WORK ORDER — Transcribe the entries exactly as they stand below, passing over any picture.

INFORMATION SHOWN —
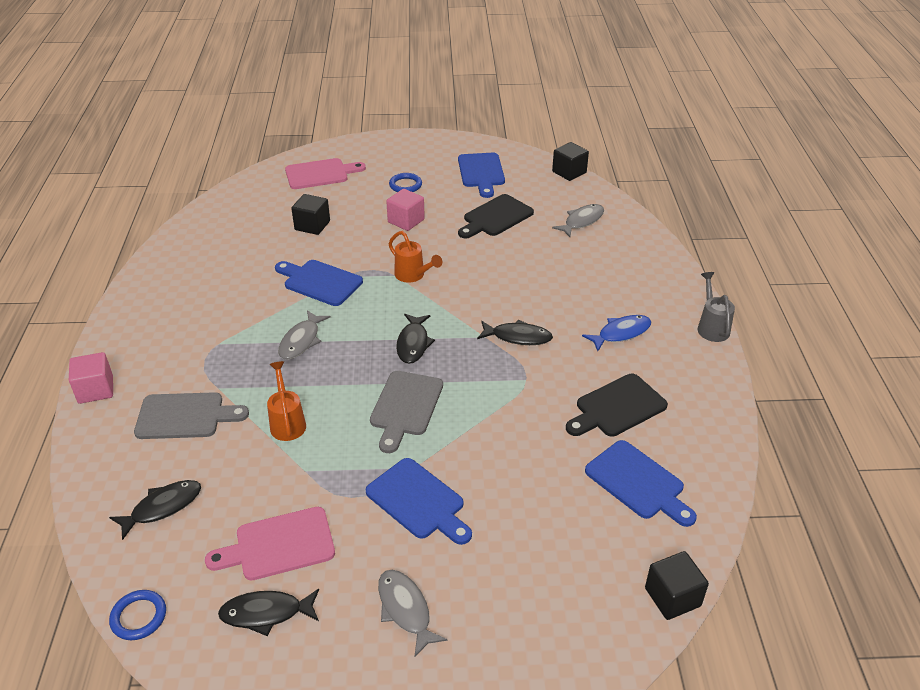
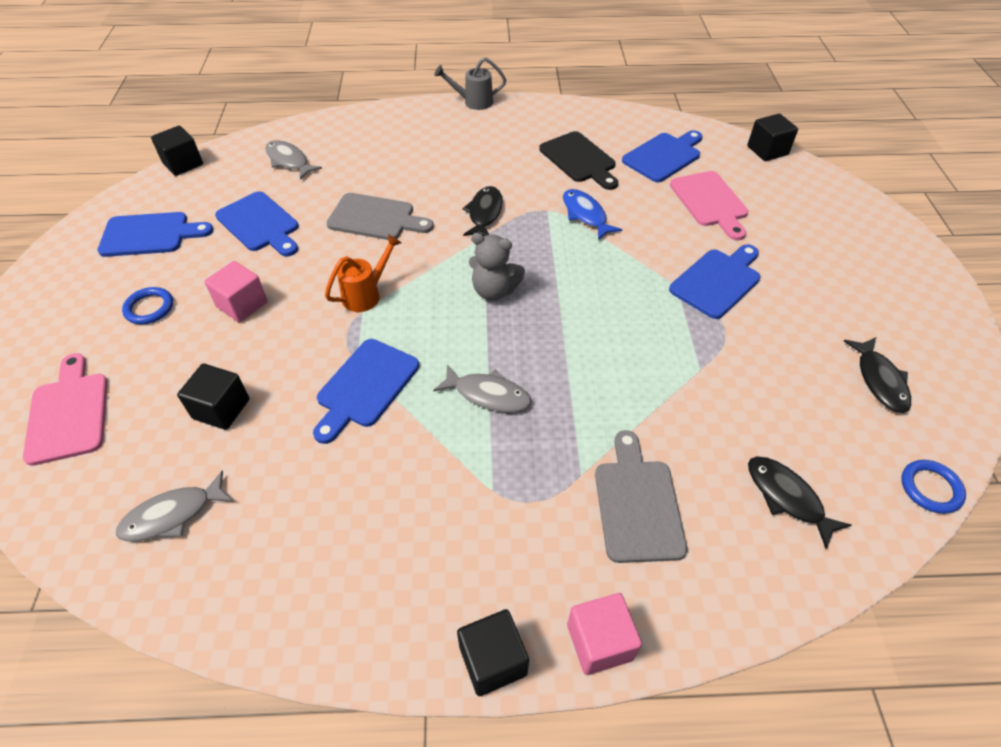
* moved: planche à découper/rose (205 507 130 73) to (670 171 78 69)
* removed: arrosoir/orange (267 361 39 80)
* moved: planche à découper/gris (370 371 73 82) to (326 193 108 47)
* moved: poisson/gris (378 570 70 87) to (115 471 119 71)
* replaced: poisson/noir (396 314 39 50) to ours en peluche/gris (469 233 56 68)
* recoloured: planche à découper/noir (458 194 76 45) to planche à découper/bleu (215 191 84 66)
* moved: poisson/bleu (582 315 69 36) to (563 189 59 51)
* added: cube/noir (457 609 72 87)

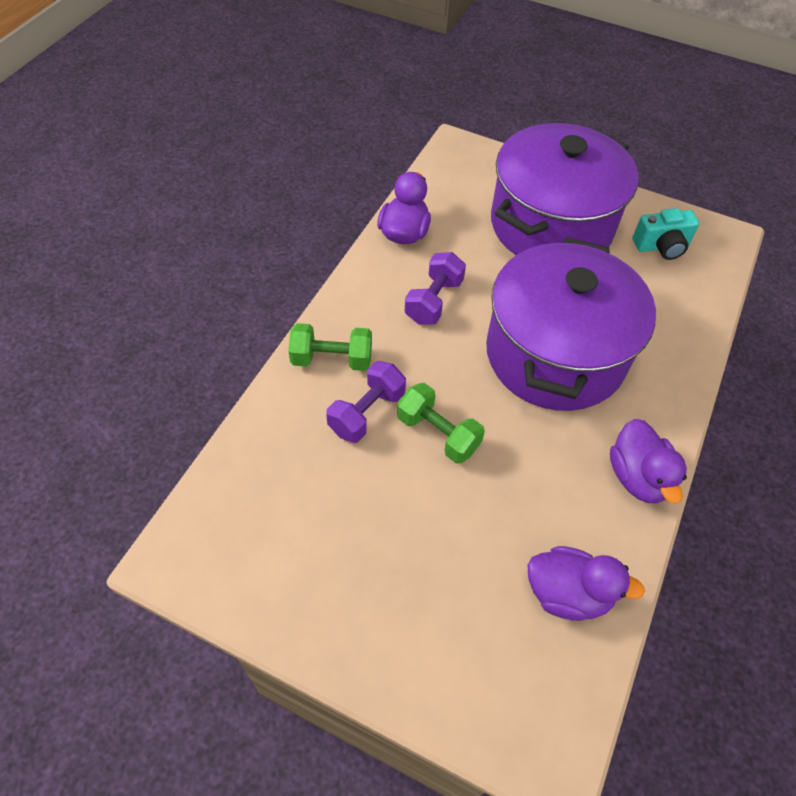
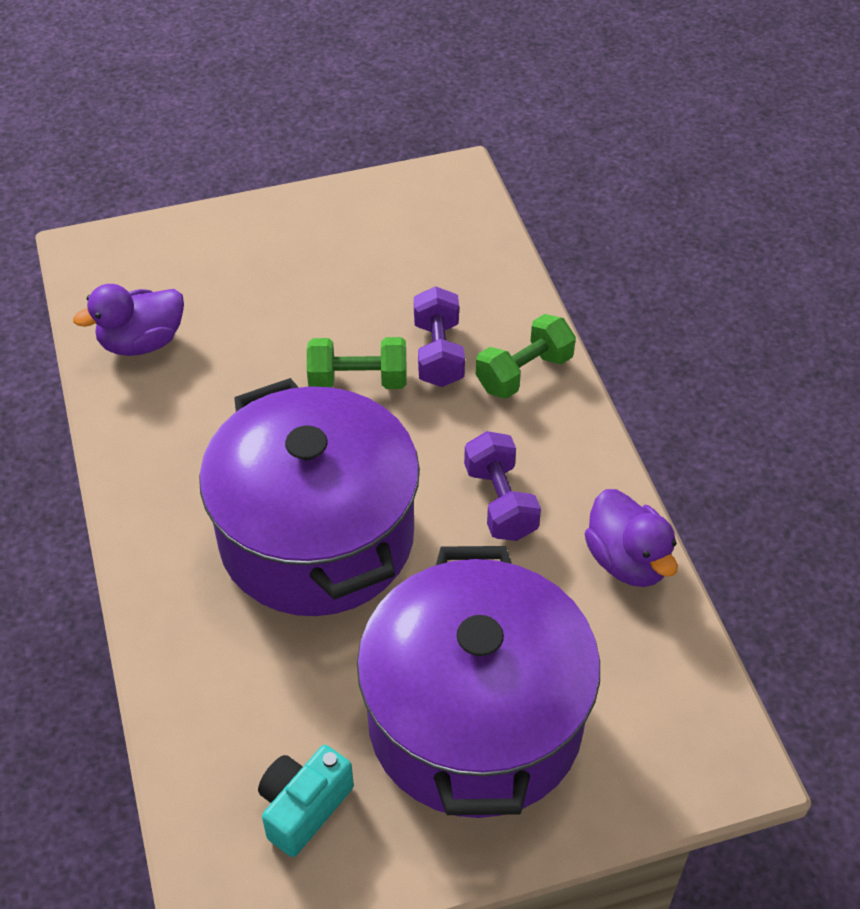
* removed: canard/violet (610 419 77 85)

FINAL ANSWER —
* moved: planche à découper/rose (205 507 130 73) to (670 171 78 69)
* removed: arrosoir/orange (267 361 39 80)
* moved: planche à découper/gris (370 371 73 82) to (326 193 108 47)
* moved: poisson/gris (378 570 70 87) to (115 471 119 71)
* replaced: poisson/noir (396 314 39 50) to ours en peluche/gris (469 233 56 68)
* recoloured: planche à découper/noir (458 194 76 45) to planche à découper/bleu (215 191 84 66)
* moved: poisson/bleu (582 315 69 36) to (563 189 59 51)
* added: cube/noir (457 609 72 87)

* removed: canard/violet (610 419 77 85)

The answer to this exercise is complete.